# [Records for this task]
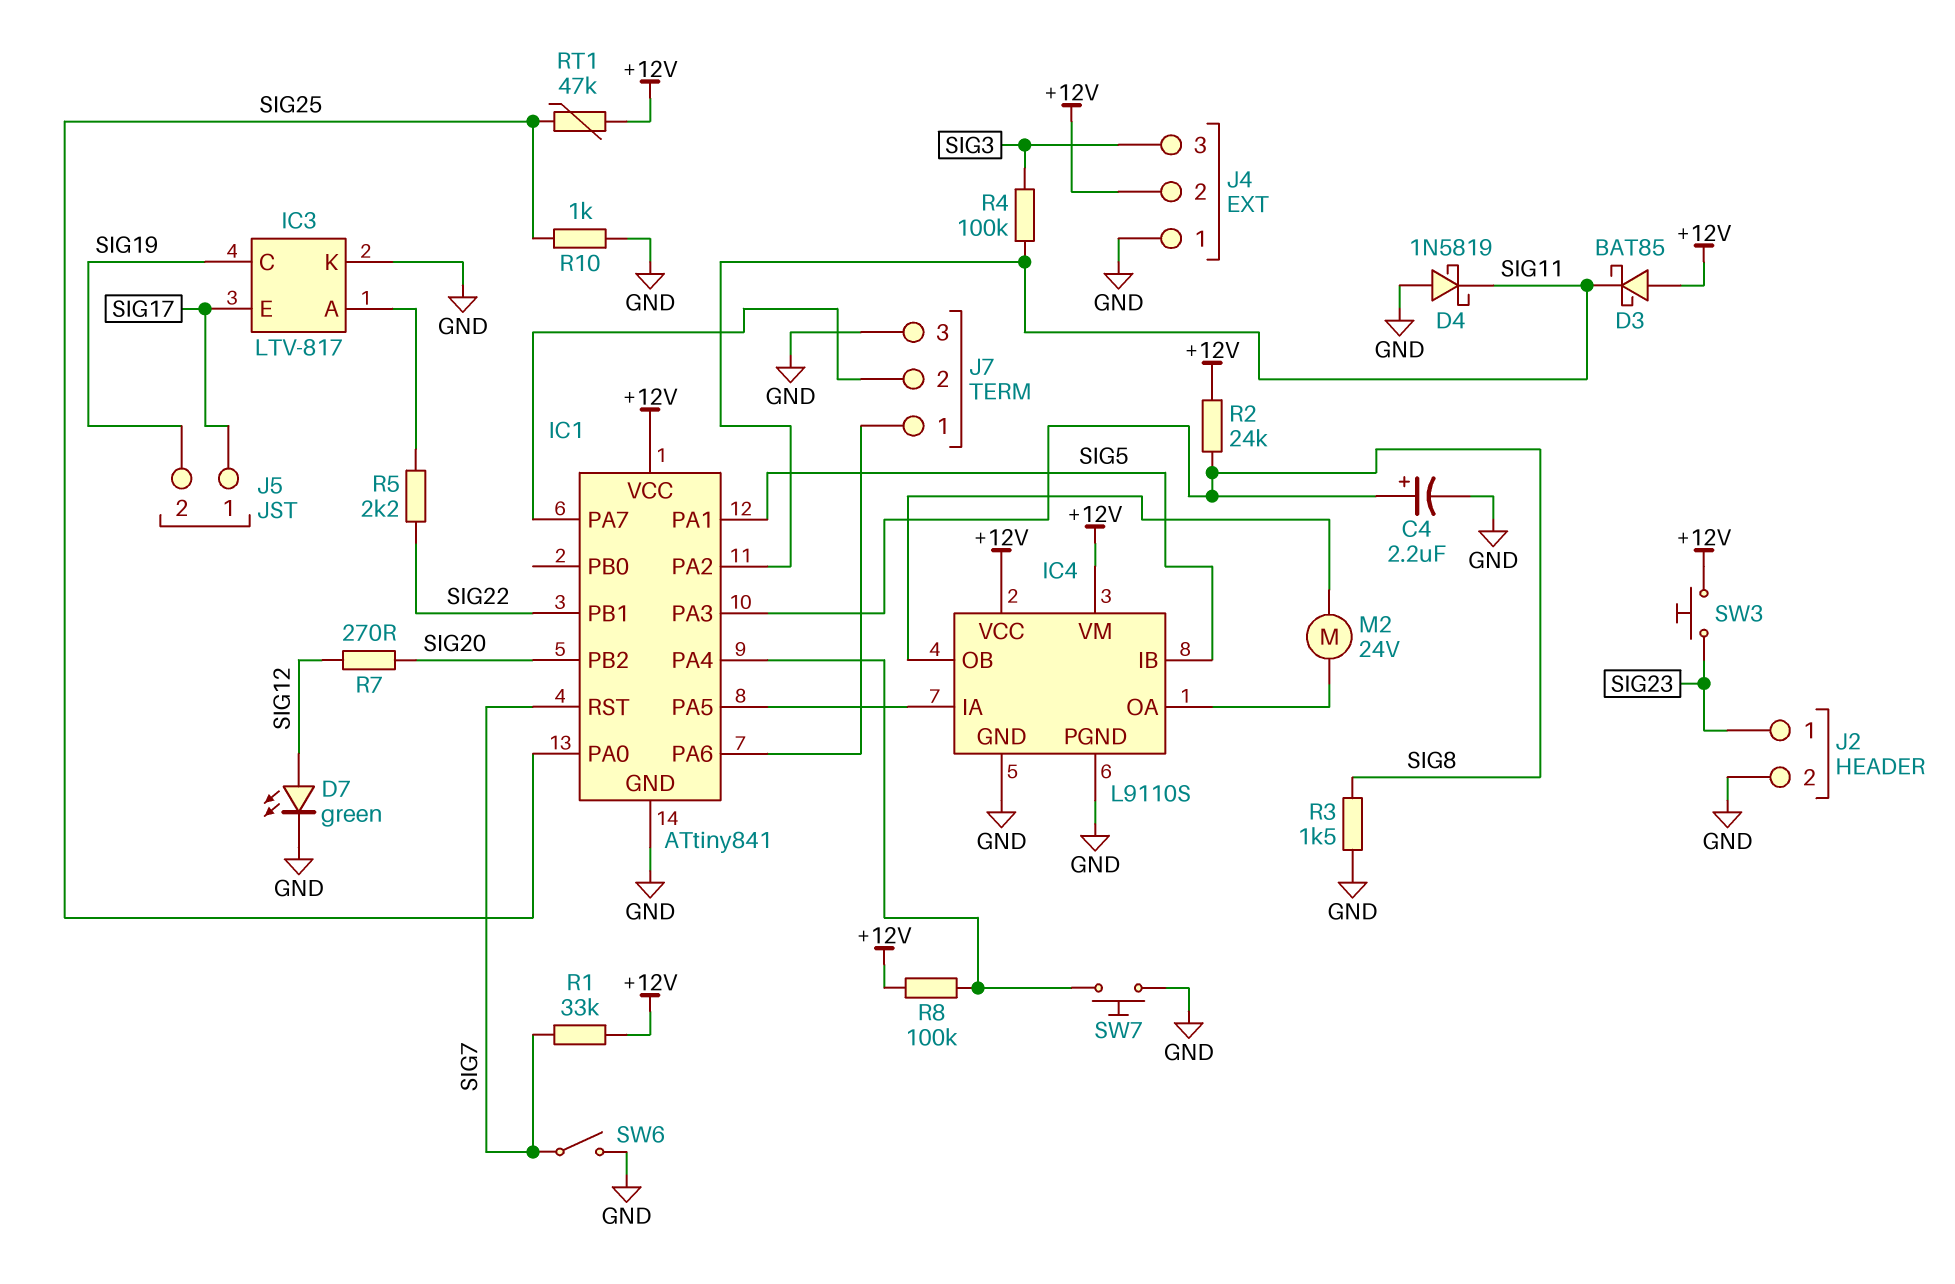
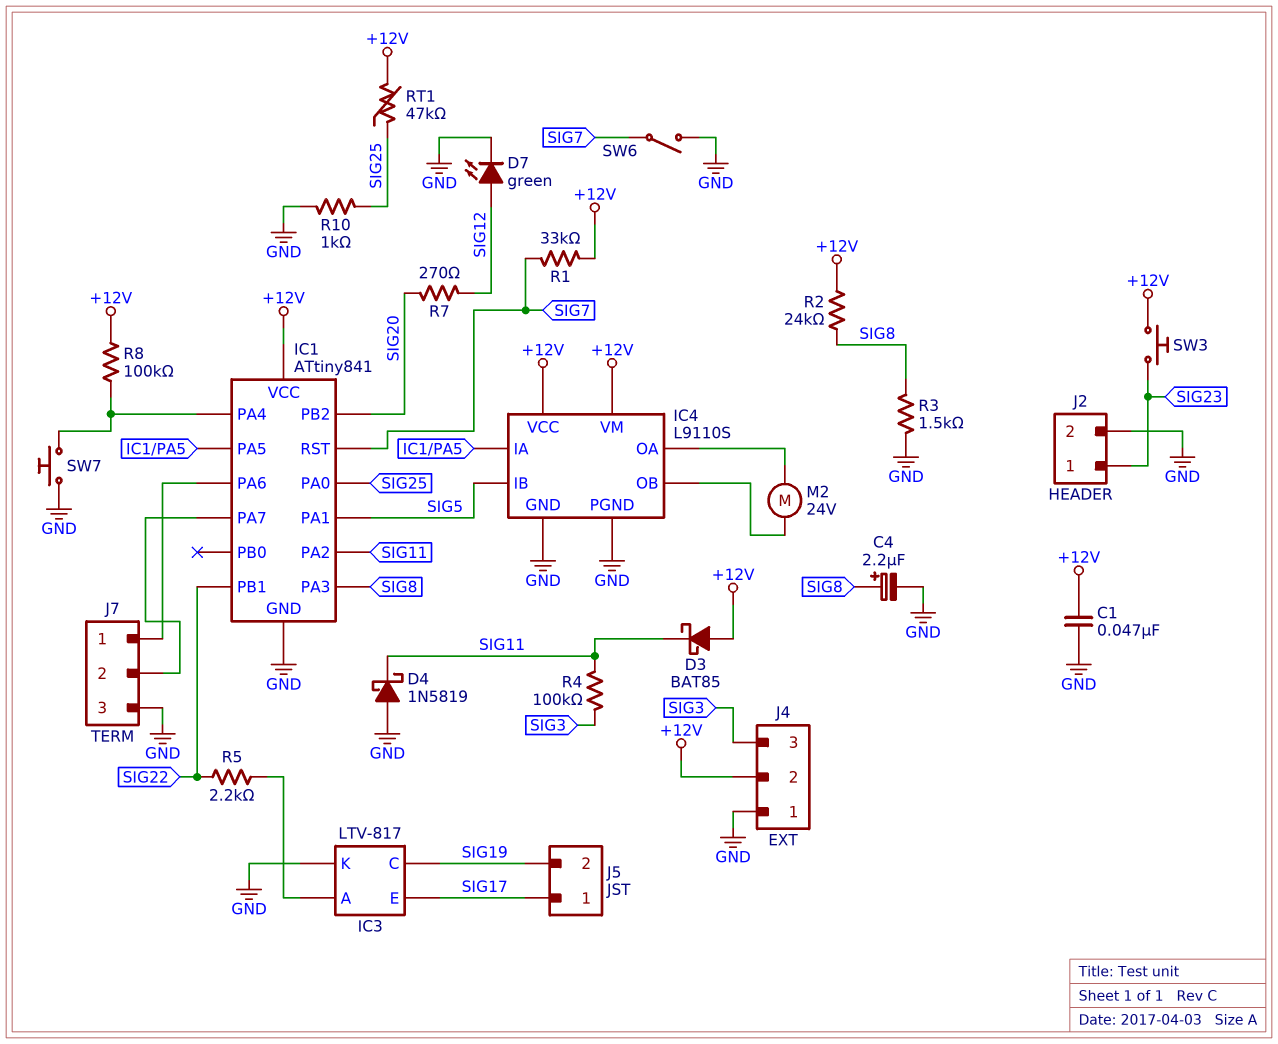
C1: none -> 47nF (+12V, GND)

...

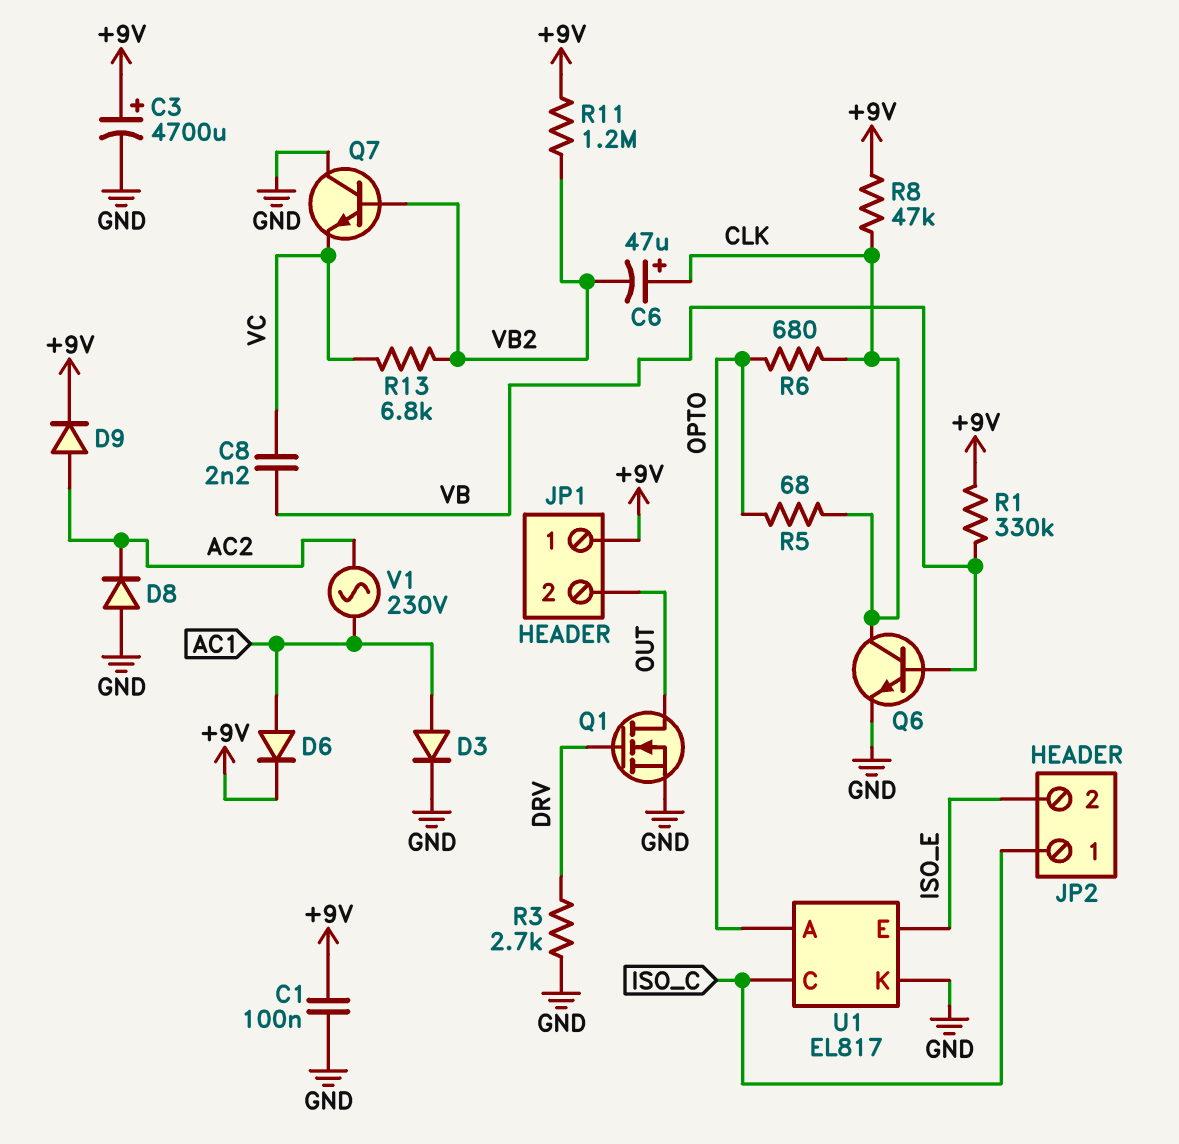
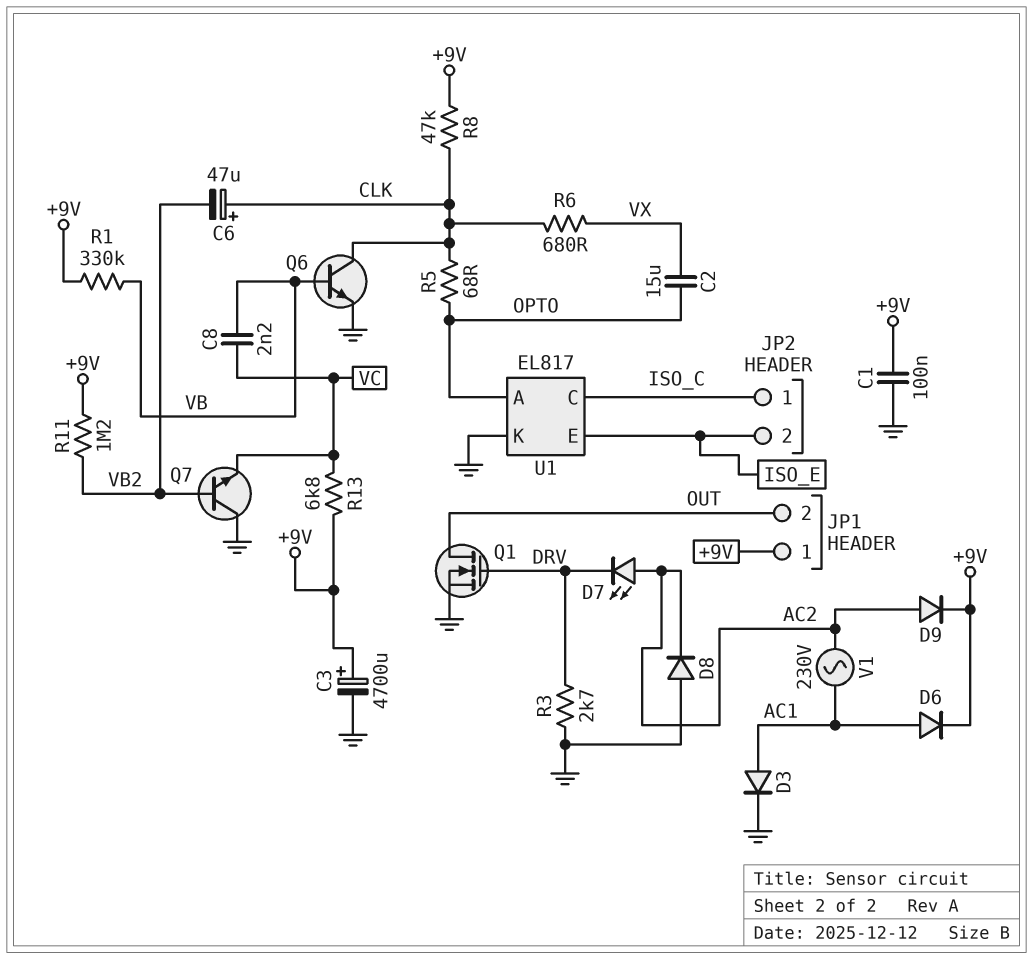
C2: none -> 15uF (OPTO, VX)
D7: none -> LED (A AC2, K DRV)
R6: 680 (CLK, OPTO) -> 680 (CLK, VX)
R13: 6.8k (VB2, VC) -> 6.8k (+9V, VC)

# [Exercise instructions]
Among the records above, find each line containing the string "none" and copy it.

# [Response area]
C1: none -> 47nF (+12V, GND)
C2: none -> 15uF (OPTO, VX)
D7: none -> LED (A AC2, K DRV)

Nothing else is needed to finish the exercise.